(Items from a dataset)
——

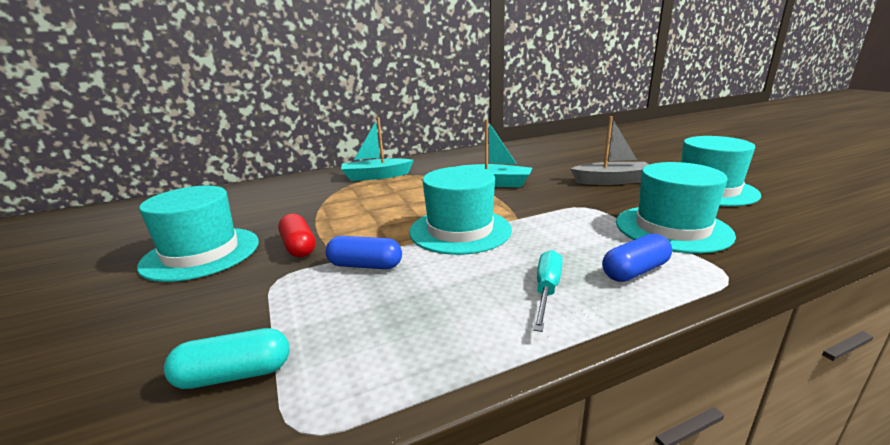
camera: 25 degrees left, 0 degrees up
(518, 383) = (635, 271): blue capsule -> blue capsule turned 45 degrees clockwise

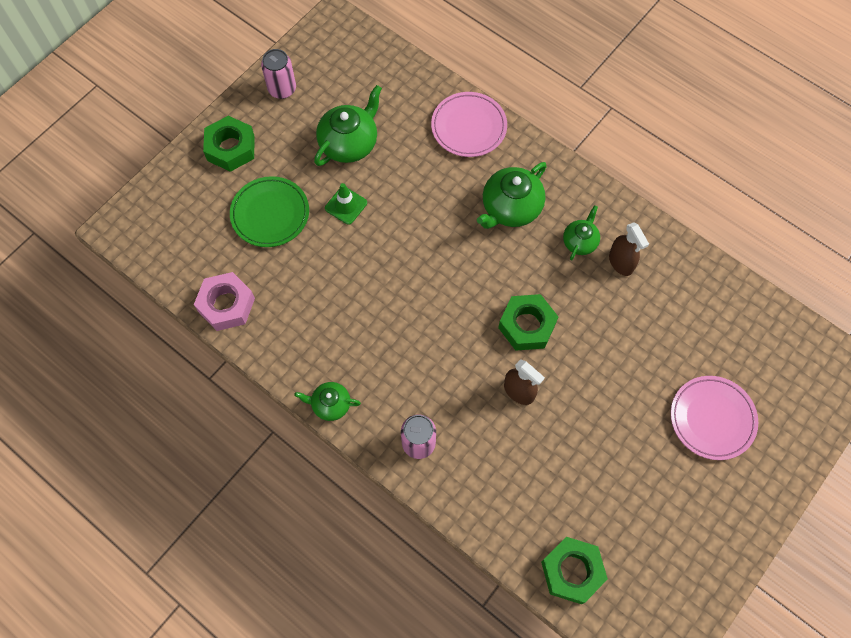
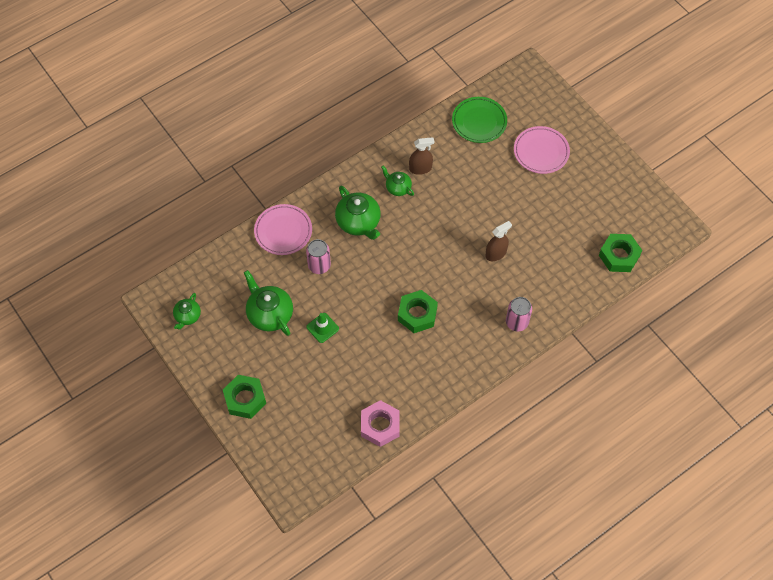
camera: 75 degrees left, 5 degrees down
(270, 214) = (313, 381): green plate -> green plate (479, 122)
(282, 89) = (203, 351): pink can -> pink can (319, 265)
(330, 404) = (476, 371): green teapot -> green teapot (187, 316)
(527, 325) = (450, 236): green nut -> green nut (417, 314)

——

» What the exercise asks
Return every line above in which the string "green" occurs.

» Task solution
(270, 214) = (313, 381): green plate -> green plate (479, 122)
(330, 404) = (476, 371): green teapot -> green teapot (187, 316)
(527, 325) = (450, 236): green nut -> green nut (417, 314)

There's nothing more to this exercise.